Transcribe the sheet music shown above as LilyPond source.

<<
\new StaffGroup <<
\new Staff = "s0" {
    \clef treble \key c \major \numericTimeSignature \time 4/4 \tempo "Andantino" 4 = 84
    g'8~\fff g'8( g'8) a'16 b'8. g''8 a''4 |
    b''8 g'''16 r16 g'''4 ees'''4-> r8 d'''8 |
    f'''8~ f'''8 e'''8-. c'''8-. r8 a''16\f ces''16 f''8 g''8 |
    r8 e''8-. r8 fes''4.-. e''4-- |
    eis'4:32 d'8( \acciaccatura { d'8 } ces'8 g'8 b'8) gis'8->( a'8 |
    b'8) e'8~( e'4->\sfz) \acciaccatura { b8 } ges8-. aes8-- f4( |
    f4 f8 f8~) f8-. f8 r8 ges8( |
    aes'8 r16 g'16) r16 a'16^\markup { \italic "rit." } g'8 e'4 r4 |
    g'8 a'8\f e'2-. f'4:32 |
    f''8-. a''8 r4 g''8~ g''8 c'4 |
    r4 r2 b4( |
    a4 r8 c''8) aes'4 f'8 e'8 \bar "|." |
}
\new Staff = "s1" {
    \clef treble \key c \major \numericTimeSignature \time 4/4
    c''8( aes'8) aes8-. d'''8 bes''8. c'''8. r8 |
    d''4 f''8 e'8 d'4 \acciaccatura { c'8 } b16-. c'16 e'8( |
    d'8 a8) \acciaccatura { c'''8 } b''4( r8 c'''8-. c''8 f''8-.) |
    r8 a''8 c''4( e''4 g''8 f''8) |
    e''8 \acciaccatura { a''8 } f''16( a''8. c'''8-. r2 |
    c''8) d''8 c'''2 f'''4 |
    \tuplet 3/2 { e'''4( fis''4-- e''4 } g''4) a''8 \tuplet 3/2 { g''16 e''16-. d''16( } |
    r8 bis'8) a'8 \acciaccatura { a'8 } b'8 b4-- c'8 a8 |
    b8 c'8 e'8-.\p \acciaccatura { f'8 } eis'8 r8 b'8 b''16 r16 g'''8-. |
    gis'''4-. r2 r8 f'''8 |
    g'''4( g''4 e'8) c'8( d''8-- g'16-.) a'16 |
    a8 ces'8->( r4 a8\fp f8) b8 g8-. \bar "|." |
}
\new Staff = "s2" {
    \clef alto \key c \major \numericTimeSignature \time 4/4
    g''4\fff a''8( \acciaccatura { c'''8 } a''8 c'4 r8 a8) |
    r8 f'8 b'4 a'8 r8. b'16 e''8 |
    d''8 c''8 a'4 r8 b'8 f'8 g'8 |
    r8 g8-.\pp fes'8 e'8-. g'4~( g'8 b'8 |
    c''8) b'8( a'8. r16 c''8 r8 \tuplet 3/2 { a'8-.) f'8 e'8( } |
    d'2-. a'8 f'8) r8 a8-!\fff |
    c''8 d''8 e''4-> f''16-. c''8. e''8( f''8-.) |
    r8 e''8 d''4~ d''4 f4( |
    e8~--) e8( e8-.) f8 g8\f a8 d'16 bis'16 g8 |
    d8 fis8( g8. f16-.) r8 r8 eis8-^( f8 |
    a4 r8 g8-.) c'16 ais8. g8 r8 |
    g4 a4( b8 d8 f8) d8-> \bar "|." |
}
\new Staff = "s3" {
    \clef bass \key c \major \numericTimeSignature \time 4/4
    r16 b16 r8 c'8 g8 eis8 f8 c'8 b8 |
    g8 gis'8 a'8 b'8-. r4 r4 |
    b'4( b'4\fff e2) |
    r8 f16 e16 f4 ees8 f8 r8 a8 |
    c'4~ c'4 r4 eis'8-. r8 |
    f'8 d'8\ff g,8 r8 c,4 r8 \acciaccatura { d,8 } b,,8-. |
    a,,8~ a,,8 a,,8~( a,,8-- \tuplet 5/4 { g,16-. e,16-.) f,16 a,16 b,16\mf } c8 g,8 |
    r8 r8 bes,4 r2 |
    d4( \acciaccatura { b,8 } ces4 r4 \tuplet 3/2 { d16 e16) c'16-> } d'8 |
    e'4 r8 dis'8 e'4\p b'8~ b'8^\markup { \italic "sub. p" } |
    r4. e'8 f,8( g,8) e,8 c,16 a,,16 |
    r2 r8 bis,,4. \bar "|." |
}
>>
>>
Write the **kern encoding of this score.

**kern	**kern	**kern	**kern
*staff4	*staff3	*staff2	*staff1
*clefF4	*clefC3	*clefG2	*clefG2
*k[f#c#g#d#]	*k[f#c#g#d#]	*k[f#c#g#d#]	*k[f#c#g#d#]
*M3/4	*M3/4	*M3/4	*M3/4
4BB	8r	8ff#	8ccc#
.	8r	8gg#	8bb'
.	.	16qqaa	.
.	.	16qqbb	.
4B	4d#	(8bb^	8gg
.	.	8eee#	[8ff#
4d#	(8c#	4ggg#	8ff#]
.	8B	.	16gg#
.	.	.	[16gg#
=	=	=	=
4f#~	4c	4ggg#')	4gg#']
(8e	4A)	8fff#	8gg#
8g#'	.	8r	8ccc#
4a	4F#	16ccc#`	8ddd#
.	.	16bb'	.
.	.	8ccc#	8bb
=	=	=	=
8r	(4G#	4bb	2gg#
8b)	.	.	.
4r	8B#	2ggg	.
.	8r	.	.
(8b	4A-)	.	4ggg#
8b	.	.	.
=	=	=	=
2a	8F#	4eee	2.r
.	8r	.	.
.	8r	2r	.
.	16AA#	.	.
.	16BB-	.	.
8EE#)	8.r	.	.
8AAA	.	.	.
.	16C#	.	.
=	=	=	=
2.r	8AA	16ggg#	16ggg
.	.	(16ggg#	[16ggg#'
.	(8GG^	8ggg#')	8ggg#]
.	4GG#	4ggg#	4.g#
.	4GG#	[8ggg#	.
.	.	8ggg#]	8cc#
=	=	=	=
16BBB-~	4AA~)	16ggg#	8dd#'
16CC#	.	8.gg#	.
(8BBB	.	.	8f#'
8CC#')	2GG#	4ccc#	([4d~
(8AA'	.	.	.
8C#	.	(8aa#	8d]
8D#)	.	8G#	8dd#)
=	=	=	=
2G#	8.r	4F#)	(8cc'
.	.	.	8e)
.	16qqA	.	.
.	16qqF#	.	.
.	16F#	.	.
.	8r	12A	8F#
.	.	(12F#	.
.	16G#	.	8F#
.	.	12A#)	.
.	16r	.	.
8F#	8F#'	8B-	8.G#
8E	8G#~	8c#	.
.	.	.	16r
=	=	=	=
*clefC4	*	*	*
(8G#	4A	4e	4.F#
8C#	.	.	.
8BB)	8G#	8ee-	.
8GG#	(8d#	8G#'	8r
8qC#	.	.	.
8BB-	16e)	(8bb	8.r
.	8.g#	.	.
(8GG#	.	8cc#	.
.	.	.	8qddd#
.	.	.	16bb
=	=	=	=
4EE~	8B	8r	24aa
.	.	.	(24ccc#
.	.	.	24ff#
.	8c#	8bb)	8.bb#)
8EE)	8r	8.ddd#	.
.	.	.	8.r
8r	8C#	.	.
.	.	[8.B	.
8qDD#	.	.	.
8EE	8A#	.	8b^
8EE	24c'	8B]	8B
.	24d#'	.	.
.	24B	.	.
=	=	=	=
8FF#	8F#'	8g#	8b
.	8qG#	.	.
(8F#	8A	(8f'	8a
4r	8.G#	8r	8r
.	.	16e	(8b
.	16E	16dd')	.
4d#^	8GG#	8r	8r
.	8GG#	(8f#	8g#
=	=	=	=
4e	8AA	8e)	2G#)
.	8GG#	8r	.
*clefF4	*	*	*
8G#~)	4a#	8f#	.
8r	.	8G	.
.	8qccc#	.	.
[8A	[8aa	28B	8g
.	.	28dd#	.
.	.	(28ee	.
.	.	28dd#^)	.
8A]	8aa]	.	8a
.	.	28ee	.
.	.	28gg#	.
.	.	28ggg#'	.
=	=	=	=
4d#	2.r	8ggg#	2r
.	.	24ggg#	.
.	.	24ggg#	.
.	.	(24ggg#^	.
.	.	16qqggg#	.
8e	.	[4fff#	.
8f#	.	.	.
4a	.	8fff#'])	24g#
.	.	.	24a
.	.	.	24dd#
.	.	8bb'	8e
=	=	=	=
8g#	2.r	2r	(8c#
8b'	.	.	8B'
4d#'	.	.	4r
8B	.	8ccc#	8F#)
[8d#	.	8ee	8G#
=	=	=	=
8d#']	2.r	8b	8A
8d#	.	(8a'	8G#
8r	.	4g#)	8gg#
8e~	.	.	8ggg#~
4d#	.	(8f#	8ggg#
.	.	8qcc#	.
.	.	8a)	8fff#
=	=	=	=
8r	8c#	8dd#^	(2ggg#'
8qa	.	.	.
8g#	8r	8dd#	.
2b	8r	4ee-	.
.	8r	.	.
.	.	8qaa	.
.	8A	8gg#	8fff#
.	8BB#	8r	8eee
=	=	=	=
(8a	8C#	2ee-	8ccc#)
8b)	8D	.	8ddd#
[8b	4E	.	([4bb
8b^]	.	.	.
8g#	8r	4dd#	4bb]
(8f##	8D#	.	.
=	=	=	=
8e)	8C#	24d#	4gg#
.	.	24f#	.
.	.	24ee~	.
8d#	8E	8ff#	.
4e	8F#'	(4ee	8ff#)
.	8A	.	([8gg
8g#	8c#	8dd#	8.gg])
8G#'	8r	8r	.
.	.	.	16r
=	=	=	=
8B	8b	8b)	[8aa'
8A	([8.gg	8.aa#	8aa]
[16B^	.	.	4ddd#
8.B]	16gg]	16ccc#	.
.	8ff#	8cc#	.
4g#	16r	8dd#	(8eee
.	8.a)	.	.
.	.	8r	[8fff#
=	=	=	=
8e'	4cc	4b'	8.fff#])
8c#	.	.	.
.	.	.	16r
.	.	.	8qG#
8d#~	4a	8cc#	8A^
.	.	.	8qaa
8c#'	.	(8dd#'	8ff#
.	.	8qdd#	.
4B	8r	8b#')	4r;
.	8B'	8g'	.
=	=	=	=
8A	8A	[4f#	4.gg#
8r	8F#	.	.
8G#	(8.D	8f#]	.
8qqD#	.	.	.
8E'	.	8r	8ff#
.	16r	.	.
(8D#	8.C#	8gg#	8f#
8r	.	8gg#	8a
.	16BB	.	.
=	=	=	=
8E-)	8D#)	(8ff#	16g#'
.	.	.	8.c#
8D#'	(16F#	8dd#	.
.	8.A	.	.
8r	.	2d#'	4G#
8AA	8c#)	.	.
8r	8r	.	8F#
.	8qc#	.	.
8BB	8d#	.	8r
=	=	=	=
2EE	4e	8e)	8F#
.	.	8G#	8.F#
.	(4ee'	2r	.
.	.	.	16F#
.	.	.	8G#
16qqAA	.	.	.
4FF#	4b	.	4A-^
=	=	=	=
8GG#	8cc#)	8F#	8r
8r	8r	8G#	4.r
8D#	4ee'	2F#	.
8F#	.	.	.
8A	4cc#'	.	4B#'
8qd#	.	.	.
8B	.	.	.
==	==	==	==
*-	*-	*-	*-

** Task **
Return each line above that contains the string "kern". Case counts.

** Problem solution **
Write the **kern encoding of this score.
**kern	**kern	**kern	**kern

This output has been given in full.